## What is being asked
A word-for-word copy of the whole listing is required.

## Material for the task
::::::::::
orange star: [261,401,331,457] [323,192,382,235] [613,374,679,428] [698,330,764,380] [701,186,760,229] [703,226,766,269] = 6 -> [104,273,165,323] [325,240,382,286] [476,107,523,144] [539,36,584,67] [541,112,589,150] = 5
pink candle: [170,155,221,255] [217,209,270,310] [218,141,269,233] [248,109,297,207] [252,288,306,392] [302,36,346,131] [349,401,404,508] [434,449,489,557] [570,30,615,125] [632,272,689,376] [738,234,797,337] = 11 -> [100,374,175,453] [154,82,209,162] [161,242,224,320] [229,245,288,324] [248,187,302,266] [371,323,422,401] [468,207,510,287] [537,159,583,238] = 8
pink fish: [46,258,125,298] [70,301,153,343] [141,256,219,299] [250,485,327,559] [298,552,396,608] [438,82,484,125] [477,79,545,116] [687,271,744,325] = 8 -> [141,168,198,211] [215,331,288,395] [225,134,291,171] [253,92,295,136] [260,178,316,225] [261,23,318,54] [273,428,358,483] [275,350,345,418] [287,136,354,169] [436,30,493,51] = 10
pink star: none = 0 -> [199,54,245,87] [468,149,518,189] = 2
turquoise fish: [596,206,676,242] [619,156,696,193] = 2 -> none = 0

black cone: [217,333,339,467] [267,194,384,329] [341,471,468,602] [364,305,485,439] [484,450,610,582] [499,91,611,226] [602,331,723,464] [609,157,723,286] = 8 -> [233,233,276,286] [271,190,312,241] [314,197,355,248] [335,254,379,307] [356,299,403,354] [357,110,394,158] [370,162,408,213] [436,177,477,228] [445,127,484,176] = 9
::::::::::
## Answer to this task
orange star: [261,401,331,457] [323,192,382,235] [613,374,679,428] [698,330,764,380] [701,186,760,229] [703,226,766,269] = 6 -> [104,273,165,323] [325,240,382,286] [476,107,523,144] [539,36,584,67] [541,112,589,150] = 5
pink candle: [170,155,221,255] [217,209,270,310] [218,141,269,233] [248,109,297,207] [252,288,306,392] [302,36,346,131] [349,401,404,508] [434,449,489,557] [570,30,615,125] [632,272,689,376] [738,234,797,337] = 11 -> [100,374,175,453] [154,82,209,162] [161,242,224,320] [229,245,288,324] [248,187,302,266] [371,323,422,401] [468,207,510,287] [537,159,583,238] = 8
pink fish: [46,258,125,298] [70,301,153,343] [141,256,219,299] [250,485,327,559] [298,552,396,608] [438,82,484,125] [477,79,545,116] [687,271,744,325] = 8 -> [141,168,198,211] [215,331,288,395] [225,134,291,171] [253,92,295,136] [260,178,316,225] [261,23,318,54] [273,428,358,483] [275,350,345,418] [287,136,354,169] [436,30,493,51] = 10
pink star: none = 0 -> [199,54,245,87] [468,149,518,189] = 2
turquoise fish: [596,206,676,242] [619,156,696,193] = 2 -> none = 0

black cone: [217,333,339,467] [267,194,384,329] [341,471,468,602] [364,305,485,439] [484,450,610,582] [499,91,611,226] [602,331,723,464] [609,157,723,286] = 8 -> [233,233,276,286] [271,190,312,241] [314,197,355,248] [335,254,379,307] [356,299,403,354] [357,110,394,158] [370,162,408,213] [436,177,477,228] [445,127,484,176] = 9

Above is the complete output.